What to do: Copy exactly the lines of the material below that fall between the line with "lime brick D9:E9 level 3 -> none" and the line with "none -> tan cone B1 level 2", both of those lines included; pictures stay out.

-- Exercise inputs follows --

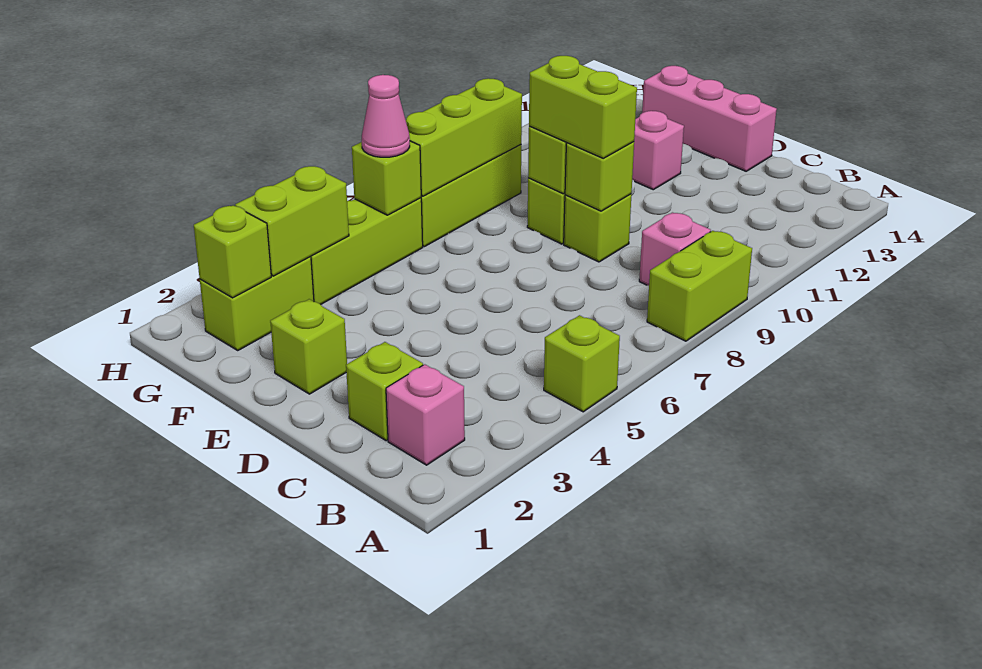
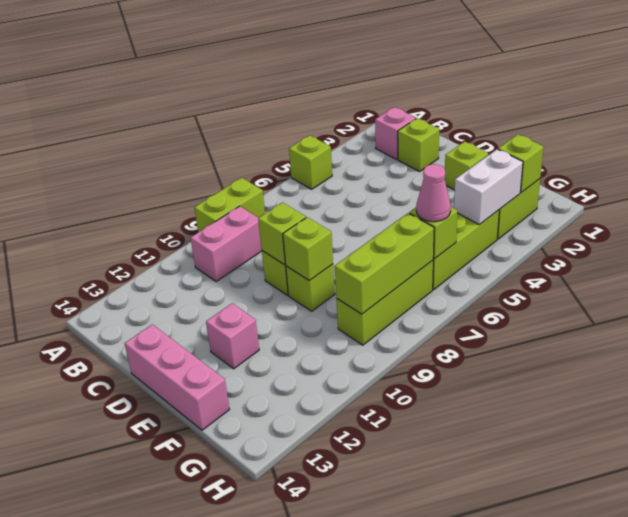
pink brick B9 level 1 -> pink brick B9:B10 level 1
lime brick D9:E9 level 3 -> none
lime brick G3:G4 level 2 -> white brick G3:G4 level 2

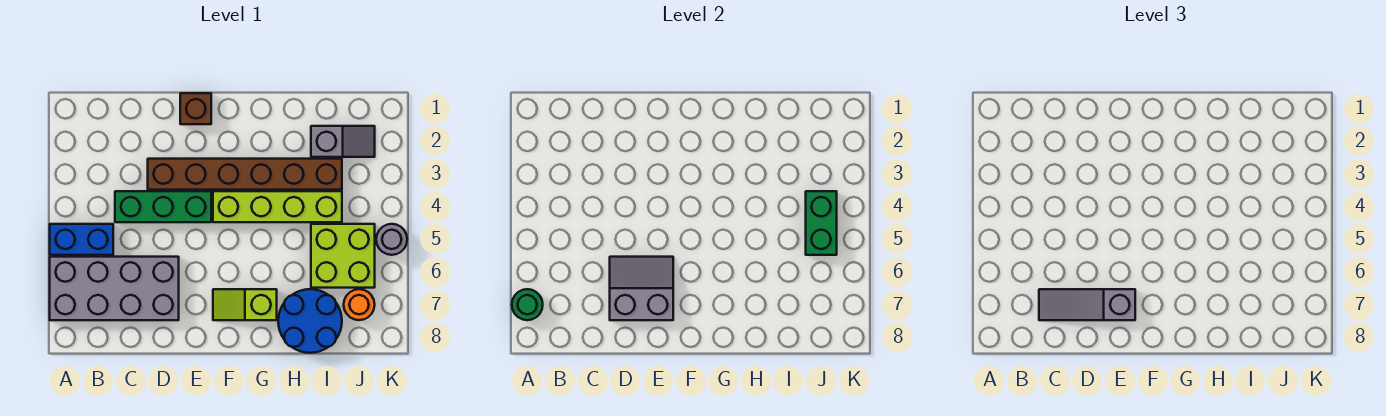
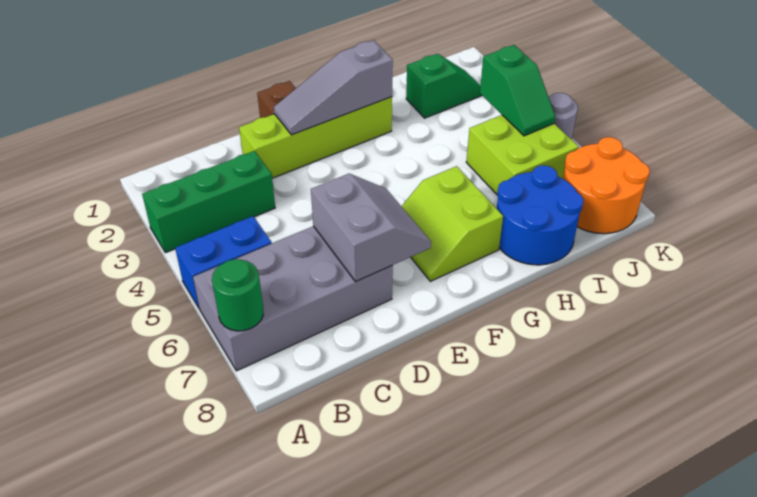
green brick C4:E4 level 1 -> green brick A3:C3 level 1
grey slope C7:E7 level 3 top E -> grey slope E2:G2 level 2 top G
brown brick D3:I3 level 1 -> none
grey slope D6:E7 level 2 top 7 -> grey slope D6:E7 level 2 top D
lime brick F4:I4 level 1 -> lime brick D2:G2 level 1
lime slope F7:G7 level 1 top G -> lime slope F6:G7 level 1 top G
grey slope I2:J2 level 1 top I -> green slope I2:J2 level 1 top I
green brick J4:J5 level 2 -> green slope J4:J5 level 2 top 4
orange round brick J7 level 1 -> orange round brick J7:K8 level 1

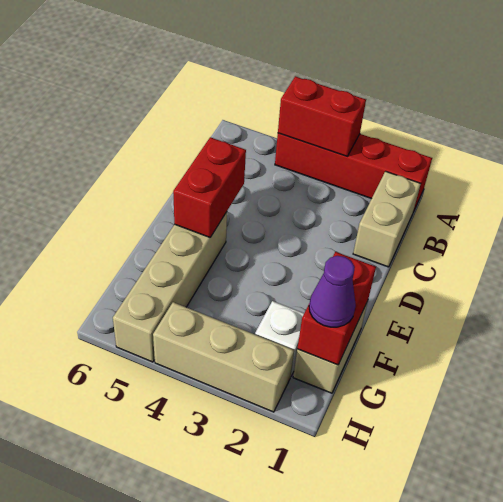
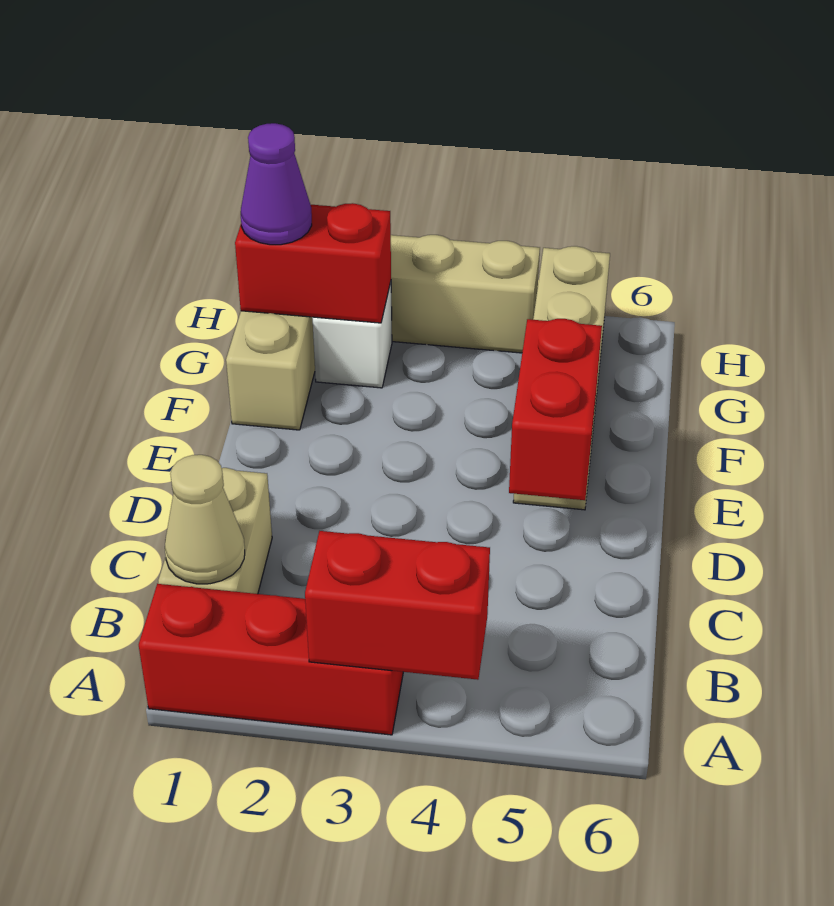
red brick A1:A4 level 1 -> red brick A1:A3 level 1
none -> tan cone B1 level 2
red brick F1:G1 level 2 -> red brick G1:G2 level 2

-- Exercise inputs concluded --

Result for this task:
lime brick D9:E9 level 3 -> none
lime brick G3:G4 level 2 -> white brick G3:G4 level 2

green brick C4:E4 level 1 -> green brick A3:C3 level 1
grey slope C7:E7 level 3 top E -> grey slope E2:G2 level 2 top G
brown brick D3:I3 level 1 -> none
grey slope D6:E7 level 2 top 7 -> grey slope D6:E7 level 2 top D
lime brick F4:I4 level 1 -> lime brick D2:G2 level 1
lime slope F7:G7 level 1 top G -> lime slope F6:G7 level 1 top G
grey slope I2:J2 level 1 top I -> green slope I2:J2 level 1 top I
green brick J4:J5 level 2 -> green slope J4:J5 level 2 top 4
orange round brick J7 level 1 -> orange round brick J7:K8 level 1

red brick A1:A4 level 1 -> red brick A1:A3 level 1
none -> tan cone B1 level 2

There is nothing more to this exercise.